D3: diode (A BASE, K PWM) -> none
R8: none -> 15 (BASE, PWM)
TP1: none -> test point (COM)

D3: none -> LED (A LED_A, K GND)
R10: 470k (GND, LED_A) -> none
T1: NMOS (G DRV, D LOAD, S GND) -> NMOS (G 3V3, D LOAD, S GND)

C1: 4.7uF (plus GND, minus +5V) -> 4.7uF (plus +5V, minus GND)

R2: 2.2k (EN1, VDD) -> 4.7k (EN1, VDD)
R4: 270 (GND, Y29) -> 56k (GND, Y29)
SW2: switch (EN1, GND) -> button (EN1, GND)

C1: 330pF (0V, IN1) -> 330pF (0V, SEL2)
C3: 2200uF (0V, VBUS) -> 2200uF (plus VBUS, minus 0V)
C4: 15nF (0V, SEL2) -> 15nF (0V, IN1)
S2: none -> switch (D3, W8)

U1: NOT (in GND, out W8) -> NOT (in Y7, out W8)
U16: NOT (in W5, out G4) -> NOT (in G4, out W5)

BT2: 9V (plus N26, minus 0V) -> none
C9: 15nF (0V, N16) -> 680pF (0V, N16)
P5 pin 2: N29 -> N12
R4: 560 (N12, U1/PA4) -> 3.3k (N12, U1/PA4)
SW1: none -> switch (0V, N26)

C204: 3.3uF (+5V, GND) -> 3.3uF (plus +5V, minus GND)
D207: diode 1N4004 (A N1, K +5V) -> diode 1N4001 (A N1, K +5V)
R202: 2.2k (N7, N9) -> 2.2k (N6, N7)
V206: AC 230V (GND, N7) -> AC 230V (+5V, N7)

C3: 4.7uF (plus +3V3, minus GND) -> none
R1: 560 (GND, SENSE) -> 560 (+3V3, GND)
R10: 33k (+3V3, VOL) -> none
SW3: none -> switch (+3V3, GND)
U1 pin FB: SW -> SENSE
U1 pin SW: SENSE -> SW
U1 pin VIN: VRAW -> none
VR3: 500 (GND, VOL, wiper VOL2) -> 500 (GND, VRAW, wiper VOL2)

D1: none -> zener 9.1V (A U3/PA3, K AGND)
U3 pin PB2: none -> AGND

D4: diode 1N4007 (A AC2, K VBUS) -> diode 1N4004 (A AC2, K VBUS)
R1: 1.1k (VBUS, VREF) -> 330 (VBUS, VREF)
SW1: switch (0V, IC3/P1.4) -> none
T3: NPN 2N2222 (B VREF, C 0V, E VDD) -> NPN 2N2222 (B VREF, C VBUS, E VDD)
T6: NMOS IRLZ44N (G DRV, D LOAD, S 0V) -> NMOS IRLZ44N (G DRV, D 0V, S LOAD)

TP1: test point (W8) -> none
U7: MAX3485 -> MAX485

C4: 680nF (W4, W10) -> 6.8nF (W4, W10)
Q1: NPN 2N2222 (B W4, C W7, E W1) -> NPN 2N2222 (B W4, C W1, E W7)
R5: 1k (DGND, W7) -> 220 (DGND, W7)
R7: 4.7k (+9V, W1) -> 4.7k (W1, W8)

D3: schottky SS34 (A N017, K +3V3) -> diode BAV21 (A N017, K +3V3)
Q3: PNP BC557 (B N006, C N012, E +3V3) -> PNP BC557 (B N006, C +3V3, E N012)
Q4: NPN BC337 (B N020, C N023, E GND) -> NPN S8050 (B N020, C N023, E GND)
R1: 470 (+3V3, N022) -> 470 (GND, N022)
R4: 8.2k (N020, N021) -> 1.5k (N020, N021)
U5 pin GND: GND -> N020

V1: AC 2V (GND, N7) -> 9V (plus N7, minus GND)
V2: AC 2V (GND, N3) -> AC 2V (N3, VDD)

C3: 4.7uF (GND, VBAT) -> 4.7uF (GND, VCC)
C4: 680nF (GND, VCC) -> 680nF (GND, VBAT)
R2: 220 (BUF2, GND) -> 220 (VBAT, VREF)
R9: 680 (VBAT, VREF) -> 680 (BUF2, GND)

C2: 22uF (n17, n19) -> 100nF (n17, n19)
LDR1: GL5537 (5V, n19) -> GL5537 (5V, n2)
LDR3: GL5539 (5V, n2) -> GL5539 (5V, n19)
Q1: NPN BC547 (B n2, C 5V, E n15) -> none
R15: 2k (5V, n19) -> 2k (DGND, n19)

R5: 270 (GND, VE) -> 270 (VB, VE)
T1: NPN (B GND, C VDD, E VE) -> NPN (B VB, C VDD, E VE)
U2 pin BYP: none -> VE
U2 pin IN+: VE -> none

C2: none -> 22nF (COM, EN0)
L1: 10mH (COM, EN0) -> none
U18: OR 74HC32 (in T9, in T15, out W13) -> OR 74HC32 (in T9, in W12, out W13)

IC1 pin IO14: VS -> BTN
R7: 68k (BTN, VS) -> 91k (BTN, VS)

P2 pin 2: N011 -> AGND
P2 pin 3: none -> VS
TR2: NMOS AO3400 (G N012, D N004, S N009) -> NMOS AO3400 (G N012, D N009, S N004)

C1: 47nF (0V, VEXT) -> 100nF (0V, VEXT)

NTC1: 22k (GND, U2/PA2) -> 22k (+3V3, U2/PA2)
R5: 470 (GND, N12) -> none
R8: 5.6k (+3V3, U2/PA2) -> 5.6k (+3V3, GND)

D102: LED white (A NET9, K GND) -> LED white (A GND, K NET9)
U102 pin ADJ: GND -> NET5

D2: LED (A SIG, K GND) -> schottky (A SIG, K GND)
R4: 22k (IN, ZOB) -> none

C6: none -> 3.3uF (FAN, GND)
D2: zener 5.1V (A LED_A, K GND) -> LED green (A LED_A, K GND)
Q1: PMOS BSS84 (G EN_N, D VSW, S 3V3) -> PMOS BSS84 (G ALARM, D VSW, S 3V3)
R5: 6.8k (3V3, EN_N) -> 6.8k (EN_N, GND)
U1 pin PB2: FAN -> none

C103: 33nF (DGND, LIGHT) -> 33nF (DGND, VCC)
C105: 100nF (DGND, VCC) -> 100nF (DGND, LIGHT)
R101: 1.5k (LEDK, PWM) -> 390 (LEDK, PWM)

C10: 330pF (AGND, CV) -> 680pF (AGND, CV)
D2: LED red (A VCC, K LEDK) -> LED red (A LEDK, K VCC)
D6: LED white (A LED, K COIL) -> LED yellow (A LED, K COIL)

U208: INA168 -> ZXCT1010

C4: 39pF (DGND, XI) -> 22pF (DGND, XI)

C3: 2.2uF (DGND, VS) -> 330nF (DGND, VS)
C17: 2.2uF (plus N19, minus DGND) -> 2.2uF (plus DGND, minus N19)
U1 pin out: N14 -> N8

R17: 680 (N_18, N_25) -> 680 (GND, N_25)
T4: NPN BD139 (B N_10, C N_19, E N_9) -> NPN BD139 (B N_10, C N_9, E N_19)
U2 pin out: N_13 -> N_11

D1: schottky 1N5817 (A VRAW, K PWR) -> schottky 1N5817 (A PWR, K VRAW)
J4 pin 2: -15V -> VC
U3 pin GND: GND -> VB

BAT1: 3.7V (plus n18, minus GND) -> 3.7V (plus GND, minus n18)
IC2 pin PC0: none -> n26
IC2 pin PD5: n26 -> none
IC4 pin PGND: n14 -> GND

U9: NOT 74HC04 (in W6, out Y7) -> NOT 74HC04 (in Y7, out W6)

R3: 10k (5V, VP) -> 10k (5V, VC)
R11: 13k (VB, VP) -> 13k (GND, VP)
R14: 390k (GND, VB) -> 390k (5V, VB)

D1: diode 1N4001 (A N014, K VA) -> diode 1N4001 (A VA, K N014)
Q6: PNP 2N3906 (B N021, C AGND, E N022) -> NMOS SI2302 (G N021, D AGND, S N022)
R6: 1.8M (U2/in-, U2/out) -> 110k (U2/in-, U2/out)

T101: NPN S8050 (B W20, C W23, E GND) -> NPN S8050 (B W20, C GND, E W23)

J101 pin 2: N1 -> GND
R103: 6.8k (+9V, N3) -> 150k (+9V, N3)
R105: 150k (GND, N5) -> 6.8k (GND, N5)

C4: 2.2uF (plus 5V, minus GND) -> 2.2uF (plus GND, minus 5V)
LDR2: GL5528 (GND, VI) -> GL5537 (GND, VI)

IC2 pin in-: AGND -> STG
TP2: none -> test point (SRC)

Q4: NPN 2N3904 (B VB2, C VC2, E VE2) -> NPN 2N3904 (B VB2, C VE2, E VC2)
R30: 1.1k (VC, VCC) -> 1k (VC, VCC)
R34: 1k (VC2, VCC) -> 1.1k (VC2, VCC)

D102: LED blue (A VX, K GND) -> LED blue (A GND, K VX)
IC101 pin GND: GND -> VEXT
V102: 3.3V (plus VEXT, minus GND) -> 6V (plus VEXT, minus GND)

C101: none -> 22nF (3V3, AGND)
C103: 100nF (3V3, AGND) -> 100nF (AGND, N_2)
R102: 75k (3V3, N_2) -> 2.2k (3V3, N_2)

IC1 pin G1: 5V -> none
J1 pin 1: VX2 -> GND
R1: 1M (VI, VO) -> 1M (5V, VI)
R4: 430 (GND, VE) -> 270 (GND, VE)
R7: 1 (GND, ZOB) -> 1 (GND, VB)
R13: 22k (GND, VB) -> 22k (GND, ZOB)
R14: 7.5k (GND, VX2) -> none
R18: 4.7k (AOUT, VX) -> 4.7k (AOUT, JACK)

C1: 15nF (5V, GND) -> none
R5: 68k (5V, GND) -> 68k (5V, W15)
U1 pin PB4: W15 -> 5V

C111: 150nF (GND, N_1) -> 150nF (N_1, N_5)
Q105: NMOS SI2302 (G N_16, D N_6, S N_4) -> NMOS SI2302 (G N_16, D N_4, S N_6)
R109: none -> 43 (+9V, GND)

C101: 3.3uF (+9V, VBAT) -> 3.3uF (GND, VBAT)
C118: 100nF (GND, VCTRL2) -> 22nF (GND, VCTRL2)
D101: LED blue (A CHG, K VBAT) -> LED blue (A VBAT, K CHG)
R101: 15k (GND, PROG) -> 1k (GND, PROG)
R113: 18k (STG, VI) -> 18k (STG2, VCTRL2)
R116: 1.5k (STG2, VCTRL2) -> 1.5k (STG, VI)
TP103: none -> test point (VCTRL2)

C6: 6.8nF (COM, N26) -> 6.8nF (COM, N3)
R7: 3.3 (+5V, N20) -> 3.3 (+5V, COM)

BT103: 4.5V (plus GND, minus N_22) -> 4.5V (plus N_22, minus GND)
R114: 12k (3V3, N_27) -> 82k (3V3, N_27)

YOUR ASSIGNMENT:
Ending with the line containing "T6: NMOS IRLZ44N", please print exactly the lines of the material above from its first line onward, and nothing else.

EXPECTED ANSWER:
D3: diode (A BASE, K PWM) -> none
R8: none -> 15 (BASE, PWM)
TP1: none -> test point (COM)

D3: none -> LED (A LED_A, K GND)
R10: 470k (GND, LED_A) -> none
T1: NMOS (G DRV, D LOAD, S GND) -> NMOS (G 3V3, D LOAD, S GND)

C1: 4.7uF (plus GND, minus +5V) -> 4.7uF (plus +5V, minus GND)

R2: 2.2k (EN1, VDD) -> 4.7k (EN1, VDD)
R4: 270 (GND, Y29) -> 56k (GND, Y29)
SW2: switch (EN1, GND) -> button (EN1, GND)

C1: 330pF (0V, IN1) -> 330pF (0V, SEL2)
C3: 2200uF (0V, VBUS) -> 2200uF (plus VBUS, minus 0V)
C4: 15nF (0V, SEL2) -> 15nF (0V, IN1)
S2: none -> switch (D3, W8)

U1: NOT (in GND, out W8) -> NOT (in Y7, out W8)
U16: NOT (in W5, out G4) -> NOT (in G4, out W5)

BT2: 9V (plus N26, minus 0V) -> none
C9: 15nF (0V, N16) -> 680pF (0V, N16)
P5 pin 2: N29 -> N12
R4: 560 (N12, U1/PA4) -> 3.3k (N12, U1/PA4)
SW1: none -> switch (0V, N26)

C204: 3.3uF (+5V, GND) -> 3.3uF (plus +5V, minus GND)
D207: diode 1N4004 (A N1, K +5V) -> diode 1N4001 (A N1, K +5V)
R202: 2.2k (N7, N9) -> 2.2k (N6, N7)
V206: AC 230V (GND, N7) -> AC 230V (+5V, N7)

C3: 4.7uF (plus +3V3, minus GND) -> none
R1: 560 (GND, SENSE) -> 560 (+3V3, GND)
R10: 33k (+3V3, VOL) -> none
SW3: none -> switch (+3V3, GND)
U1 pin FB: SW -> SENSE
U1 pin SW: SENSE -> SW
U1 pin VIN: VRAW -> none
VR3: 500 (GND, VOL, wiper VOL2) -> 500 (GND, VRAW, wiper VOL2)

D1: none -> zener 9.1V (A U3/PA3, K AGND)
U3 pin PB2: none -> AGND

D4: diode 1N4007 (A AC2, K VBUS) -> diode 1N4004 (A AC2, K VBUS)
R1: 1.1k (VBUS, VREF) -> 330 (VBUS, VREF)
SW1: switch (0V, IC3/P1.4) -> none
T3: NPN 2N2222 (B VREF, C 0V, E VDD) -> NPN 2N2222 (B VREF, C VBUS, E VDD)
T6: NMOS IRLZ44N (G DRV, D LOAD, S 0V) -> NMOS IRLZ44N (G DRV, D 0V, S LOAD)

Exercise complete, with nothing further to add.